* Required work
Recast the listing below, from its first line through the line containing "Give the pixel-coordinate", as a Markdown table with the columns Row and Text. Number each line in Row, put the line itself in Text, skip blank lines, and include nothing past that line.

━━ Stored rows ━━

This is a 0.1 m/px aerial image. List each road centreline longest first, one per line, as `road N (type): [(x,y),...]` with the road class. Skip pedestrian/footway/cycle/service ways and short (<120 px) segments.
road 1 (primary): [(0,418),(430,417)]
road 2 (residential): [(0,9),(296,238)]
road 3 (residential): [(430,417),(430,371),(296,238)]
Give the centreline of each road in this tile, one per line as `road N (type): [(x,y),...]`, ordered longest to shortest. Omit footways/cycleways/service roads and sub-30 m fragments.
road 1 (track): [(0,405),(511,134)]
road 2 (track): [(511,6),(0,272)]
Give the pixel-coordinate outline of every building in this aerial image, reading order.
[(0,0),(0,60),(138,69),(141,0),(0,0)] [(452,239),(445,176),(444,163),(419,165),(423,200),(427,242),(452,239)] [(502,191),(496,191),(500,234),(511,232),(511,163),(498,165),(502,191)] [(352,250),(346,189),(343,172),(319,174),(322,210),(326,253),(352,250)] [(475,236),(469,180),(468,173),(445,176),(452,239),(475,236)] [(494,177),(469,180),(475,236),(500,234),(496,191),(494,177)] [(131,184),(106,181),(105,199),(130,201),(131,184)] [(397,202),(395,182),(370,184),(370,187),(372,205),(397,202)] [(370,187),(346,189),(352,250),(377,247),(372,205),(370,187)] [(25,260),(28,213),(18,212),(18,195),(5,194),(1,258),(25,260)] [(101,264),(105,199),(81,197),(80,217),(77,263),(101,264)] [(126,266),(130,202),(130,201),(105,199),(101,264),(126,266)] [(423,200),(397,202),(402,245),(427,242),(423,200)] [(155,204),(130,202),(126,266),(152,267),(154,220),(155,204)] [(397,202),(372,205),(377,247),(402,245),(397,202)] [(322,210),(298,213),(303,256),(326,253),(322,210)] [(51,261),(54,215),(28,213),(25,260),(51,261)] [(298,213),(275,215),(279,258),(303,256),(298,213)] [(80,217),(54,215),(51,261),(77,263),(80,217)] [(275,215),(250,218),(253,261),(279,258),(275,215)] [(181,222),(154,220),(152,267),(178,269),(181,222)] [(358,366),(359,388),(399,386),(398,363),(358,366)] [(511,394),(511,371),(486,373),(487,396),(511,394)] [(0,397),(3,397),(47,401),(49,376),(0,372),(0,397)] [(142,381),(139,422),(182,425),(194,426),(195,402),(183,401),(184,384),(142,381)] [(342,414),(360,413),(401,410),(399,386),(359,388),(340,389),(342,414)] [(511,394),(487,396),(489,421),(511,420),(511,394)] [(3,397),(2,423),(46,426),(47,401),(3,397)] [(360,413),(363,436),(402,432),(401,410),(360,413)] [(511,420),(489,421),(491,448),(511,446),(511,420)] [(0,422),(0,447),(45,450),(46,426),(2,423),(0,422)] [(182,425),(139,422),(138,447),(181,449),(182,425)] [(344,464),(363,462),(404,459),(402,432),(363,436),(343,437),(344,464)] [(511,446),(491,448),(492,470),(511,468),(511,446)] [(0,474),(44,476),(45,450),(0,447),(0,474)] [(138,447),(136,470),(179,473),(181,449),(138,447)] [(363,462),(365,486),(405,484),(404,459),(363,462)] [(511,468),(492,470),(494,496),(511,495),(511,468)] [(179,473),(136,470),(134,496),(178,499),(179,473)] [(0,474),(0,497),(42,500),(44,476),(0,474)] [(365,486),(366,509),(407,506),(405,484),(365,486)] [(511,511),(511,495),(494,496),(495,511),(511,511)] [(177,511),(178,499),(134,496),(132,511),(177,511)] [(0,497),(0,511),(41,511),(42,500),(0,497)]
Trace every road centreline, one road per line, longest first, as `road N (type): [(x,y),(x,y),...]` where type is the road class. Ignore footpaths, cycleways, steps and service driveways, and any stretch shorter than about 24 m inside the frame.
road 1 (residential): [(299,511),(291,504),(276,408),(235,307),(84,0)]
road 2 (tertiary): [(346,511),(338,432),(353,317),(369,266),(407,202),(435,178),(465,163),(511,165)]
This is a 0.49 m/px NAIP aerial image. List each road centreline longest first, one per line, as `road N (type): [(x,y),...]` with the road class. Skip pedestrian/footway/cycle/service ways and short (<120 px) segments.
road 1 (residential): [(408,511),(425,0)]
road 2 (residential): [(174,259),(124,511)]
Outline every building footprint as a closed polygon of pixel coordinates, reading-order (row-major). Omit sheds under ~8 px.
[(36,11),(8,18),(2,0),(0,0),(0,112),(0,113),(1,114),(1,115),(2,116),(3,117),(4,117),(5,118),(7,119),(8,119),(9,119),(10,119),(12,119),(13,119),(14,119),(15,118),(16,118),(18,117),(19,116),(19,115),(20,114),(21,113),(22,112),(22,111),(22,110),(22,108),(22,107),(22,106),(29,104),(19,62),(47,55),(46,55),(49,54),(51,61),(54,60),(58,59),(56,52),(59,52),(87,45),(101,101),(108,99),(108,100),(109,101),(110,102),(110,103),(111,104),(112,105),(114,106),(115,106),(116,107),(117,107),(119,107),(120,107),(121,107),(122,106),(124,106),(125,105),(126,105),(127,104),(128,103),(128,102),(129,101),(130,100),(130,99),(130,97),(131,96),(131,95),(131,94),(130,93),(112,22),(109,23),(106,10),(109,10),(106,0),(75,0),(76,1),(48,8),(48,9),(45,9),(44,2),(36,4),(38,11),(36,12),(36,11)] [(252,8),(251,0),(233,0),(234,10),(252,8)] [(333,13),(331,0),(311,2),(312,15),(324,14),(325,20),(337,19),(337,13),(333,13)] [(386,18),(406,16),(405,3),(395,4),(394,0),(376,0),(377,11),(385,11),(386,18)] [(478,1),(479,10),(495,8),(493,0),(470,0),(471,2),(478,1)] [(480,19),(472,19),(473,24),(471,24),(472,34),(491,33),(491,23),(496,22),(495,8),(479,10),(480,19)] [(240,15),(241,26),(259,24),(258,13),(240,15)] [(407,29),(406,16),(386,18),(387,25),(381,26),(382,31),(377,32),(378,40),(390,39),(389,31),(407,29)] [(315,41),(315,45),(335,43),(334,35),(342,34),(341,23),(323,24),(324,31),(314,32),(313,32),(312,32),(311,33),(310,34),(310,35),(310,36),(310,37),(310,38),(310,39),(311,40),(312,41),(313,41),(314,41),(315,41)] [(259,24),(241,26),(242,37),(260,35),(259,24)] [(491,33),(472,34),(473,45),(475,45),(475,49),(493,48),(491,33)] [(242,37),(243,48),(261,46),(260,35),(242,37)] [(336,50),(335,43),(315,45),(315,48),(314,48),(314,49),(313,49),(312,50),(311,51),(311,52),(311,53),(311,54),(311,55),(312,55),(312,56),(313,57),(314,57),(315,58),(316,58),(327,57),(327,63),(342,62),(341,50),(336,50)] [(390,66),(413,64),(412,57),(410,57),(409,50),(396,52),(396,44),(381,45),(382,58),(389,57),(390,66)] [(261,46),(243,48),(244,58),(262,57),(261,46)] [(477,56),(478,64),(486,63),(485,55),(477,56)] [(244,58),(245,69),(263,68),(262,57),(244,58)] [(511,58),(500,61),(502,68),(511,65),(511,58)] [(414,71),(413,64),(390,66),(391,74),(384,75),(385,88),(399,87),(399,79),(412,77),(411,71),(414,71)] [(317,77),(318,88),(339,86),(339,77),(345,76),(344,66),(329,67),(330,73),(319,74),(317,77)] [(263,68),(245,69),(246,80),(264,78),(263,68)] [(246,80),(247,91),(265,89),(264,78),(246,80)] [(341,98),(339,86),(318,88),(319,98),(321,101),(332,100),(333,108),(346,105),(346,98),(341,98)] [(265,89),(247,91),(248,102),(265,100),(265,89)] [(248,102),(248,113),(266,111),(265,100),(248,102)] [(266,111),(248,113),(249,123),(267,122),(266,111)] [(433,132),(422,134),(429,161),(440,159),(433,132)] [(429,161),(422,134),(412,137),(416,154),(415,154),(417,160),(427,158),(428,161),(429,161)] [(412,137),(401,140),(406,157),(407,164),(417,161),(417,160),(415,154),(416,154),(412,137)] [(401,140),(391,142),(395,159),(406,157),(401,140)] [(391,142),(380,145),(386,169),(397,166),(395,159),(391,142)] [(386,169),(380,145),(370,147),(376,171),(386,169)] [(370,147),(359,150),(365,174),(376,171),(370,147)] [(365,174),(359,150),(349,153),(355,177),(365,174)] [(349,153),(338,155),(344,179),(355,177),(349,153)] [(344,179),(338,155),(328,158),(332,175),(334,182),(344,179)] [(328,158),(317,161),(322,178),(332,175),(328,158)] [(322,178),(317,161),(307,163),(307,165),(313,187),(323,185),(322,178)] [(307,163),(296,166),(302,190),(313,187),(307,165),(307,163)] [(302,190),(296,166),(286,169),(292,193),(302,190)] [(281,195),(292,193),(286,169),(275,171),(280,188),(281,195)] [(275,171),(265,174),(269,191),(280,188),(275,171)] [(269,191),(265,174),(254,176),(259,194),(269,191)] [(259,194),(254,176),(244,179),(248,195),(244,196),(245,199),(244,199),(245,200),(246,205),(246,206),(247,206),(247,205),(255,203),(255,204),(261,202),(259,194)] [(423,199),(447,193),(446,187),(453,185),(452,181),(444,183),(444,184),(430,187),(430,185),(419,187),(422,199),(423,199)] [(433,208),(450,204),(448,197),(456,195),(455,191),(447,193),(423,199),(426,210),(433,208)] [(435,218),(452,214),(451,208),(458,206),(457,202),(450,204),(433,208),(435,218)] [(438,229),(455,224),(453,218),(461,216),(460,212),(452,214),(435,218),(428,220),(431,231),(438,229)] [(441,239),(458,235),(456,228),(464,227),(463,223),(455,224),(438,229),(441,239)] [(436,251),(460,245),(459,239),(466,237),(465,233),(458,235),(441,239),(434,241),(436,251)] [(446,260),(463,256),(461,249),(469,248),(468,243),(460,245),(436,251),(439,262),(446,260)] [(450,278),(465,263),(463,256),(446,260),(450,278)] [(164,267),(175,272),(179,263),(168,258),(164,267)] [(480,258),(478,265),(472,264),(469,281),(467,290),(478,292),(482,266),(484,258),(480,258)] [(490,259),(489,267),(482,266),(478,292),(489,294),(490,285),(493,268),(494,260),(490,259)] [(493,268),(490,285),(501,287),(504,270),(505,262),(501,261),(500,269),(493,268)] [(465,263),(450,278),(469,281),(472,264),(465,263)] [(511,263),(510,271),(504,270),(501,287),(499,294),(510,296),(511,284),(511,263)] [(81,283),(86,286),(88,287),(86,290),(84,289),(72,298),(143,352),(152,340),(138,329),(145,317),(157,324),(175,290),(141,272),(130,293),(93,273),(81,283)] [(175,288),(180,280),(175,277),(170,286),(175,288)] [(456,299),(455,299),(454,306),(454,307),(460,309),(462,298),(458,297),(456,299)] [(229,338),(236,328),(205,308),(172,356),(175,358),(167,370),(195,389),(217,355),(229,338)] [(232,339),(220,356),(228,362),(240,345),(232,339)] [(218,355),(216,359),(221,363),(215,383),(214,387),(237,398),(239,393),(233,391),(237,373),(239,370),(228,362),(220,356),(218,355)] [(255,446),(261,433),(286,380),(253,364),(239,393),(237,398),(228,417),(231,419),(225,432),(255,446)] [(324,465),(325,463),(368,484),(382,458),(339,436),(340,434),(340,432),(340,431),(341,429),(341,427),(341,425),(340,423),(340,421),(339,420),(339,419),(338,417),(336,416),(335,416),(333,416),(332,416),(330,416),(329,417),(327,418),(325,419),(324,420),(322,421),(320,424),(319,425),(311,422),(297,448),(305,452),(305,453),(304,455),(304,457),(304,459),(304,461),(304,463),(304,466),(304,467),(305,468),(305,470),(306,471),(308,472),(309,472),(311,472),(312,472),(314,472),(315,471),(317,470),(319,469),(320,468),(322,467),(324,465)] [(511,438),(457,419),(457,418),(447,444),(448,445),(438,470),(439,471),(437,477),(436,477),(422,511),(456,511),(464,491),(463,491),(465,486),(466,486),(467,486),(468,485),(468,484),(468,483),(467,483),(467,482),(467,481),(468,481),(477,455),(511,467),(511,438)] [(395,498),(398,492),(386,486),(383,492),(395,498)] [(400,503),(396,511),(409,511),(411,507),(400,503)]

━━━

* Answer below
| Row | Text |
|---|---|
| 1 | This is a 0.1 m/px aerial image. List each road centreline longest first, one per line, as `road N (type): [(x,y),...]` with the road class. Skip pedestrian/footway/cycle/service ways and short (<120 px) segments. |
| 2 | road 1 (primary): [(0,418),(430,417)] |
| 3 | road 2 (residential): [(0,9),(296,238)] |
| 4 | road 3 (residential): [(430,417),(430,371),(296,238)] |
| 5 | Give the centreline of each road in this tile, one per line as `road N (type): [(x,y),...]`, ordered longest to shortest. Omit footways/cycleways/service roads and sub-30 m fragments. |
| 6 | road 1 (track): [(0,405),(511,134)] |
| 7 | road 2 (track): [(511,6),(0,272)] |
| 8 | Give the pixel-coordinate outline of every building in this aerial image, reading order. |